= Exercise prompt =
Copy out the listing that follows, exact in every word, and skip the images.

= Given material =
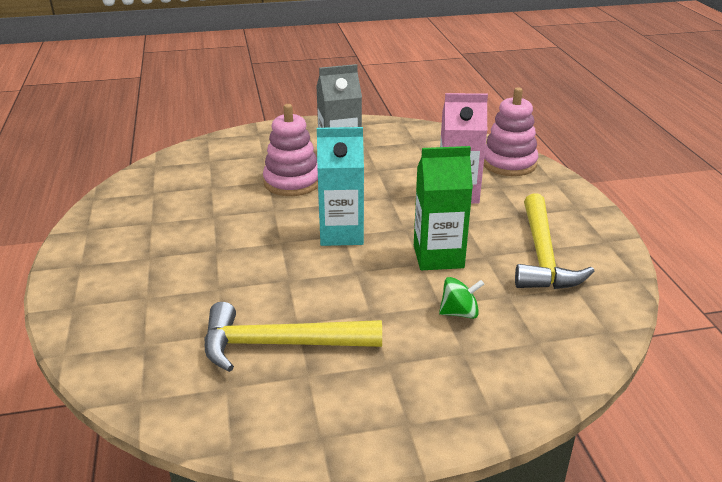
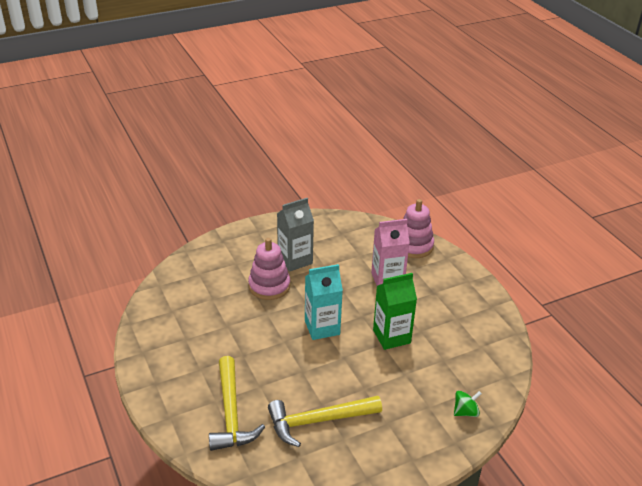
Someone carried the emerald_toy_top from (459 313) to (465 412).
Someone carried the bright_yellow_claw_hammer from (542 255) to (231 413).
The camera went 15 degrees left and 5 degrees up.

= Written solution =
Someone carried the emerald_toy_top from (459 313) to (465 412).
Someone carried the bright_yellow_claw_hammer from (542 255) to (231 413).
The camera went 15 degrees left and 5 degrees up.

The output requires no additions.